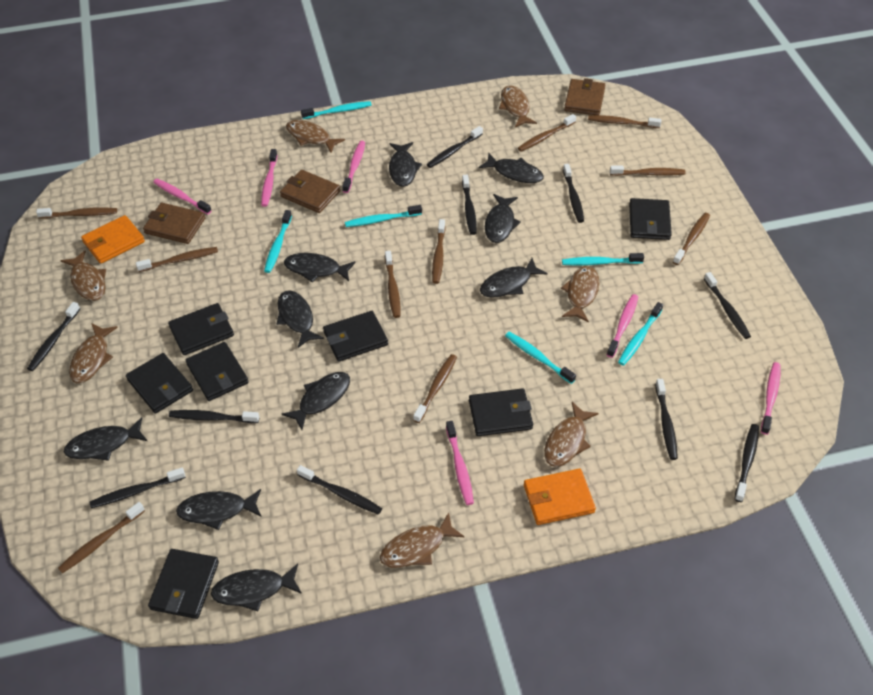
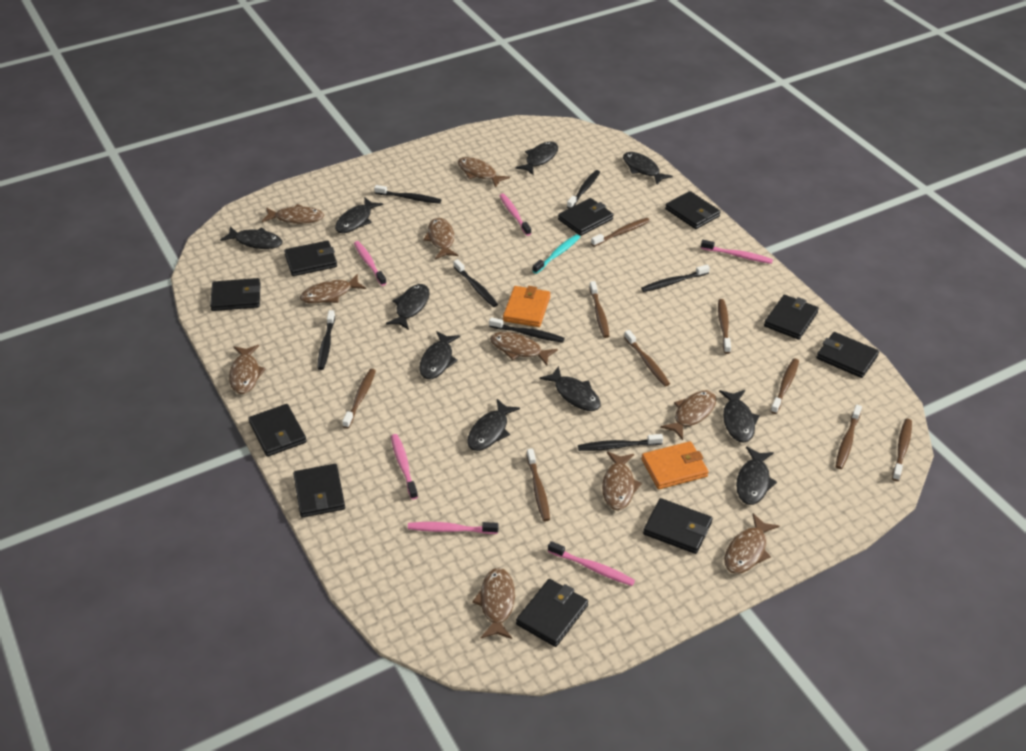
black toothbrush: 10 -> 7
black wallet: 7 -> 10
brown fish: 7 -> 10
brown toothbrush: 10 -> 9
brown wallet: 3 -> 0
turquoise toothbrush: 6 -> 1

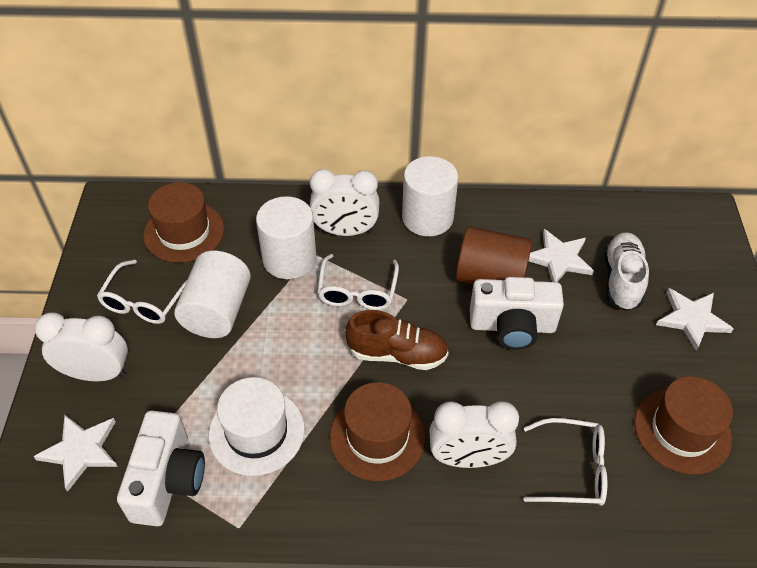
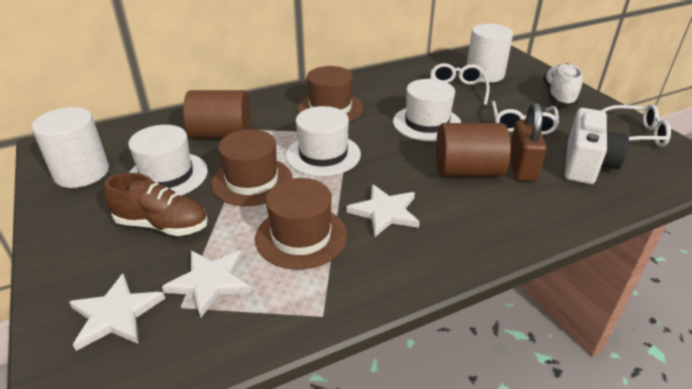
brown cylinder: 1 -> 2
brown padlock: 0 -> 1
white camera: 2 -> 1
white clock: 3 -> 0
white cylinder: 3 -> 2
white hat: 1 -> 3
──────────
» What you will do: Lines holding "white" are the ones to copy; find all of them in the listing.

» Exercise result:
white camera: 2 -> 1
white clock: 3 -> 0
white cylinder: 3 -> 2
white hat: 1 -> 3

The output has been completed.